Written exercise —
Reply with one number: the count of lines in the listing that contain the string "lymphocytic".

— START Data excerpts —

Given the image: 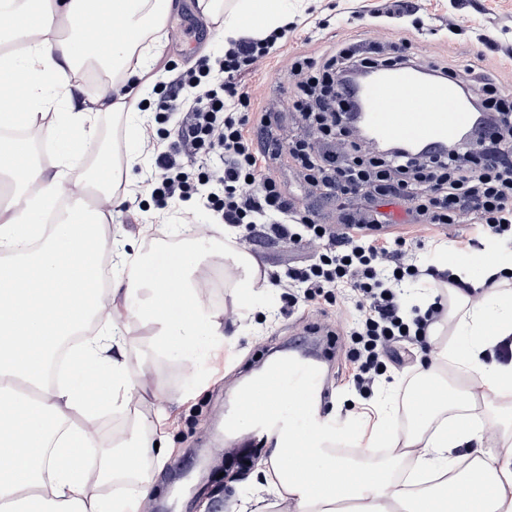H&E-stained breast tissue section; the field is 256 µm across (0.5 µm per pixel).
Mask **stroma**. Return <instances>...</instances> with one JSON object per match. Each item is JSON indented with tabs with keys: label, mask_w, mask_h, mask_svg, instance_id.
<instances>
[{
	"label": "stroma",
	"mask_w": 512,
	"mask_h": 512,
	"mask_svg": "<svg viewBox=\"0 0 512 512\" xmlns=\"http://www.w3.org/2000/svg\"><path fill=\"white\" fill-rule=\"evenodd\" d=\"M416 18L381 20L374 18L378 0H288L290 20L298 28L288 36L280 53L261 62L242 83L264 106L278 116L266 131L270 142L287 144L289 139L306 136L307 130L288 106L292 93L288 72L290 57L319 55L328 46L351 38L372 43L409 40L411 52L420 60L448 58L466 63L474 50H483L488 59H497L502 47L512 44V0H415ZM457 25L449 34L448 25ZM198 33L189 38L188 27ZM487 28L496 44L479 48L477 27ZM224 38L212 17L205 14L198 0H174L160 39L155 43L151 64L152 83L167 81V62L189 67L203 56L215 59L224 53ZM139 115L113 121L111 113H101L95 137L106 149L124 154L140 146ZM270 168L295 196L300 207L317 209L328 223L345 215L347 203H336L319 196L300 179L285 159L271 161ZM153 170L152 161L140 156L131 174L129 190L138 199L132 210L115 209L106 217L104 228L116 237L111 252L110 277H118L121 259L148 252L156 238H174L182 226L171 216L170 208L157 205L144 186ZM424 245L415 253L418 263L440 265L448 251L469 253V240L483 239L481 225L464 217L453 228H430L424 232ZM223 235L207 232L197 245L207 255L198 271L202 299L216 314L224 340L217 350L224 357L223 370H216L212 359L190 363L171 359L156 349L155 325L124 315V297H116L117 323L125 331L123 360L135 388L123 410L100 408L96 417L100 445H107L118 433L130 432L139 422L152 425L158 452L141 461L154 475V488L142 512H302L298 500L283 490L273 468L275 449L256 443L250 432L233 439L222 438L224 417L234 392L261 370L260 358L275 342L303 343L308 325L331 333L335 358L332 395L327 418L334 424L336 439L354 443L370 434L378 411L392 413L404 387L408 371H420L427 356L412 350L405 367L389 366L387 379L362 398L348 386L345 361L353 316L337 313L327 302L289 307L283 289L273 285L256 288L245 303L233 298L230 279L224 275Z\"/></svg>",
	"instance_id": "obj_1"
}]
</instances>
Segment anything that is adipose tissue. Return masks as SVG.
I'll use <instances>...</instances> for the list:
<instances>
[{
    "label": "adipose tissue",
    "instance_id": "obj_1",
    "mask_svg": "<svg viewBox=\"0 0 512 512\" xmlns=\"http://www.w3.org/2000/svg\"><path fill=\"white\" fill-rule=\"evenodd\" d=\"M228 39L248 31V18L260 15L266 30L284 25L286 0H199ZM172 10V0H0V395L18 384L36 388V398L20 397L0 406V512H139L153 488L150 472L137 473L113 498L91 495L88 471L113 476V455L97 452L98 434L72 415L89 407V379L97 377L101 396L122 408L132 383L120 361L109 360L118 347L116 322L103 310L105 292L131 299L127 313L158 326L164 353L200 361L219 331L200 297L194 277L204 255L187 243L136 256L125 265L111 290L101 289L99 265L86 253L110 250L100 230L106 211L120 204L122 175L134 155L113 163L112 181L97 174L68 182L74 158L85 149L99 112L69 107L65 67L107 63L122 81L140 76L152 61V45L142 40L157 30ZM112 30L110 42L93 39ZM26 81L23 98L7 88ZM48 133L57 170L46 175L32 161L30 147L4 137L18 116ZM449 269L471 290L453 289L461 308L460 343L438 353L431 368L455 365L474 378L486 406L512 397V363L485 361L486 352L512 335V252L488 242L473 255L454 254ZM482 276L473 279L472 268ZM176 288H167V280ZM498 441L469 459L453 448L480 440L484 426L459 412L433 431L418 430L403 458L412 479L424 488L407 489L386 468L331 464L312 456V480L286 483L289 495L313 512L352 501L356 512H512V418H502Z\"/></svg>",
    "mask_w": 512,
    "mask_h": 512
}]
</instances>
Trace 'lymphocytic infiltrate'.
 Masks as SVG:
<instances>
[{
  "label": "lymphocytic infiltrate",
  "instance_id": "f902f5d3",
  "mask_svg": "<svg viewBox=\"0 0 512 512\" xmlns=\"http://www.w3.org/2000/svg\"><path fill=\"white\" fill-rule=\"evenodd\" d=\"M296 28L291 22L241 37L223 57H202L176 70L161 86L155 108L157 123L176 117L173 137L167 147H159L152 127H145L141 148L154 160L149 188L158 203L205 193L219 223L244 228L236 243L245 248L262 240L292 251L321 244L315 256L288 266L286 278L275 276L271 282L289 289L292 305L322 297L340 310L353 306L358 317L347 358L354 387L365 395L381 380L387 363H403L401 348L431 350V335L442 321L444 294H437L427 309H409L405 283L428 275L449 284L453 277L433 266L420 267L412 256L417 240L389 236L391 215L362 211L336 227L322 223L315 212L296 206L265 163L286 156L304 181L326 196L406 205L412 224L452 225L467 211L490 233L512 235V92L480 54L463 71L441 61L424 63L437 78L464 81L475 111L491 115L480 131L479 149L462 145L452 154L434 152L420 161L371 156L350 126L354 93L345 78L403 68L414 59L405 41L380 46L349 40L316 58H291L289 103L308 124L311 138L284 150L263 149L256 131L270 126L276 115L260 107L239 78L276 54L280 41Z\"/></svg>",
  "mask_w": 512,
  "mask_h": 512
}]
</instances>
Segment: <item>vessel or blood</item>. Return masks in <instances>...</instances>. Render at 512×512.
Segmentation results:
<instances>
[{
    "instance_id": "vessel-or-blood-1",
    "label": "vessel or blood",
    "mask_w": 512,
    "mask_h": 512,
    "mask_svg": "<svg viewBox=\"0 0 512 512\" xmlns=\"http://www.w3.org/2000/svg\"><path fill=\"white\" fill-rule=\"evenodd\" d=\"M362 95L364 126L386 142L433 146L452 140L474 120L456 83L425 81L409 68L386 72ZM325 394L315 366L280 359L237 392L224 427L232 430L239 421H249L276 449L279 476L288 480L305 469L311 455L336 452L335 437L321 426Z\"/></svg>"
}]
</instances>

— END Data excerpts —

Correct result —
2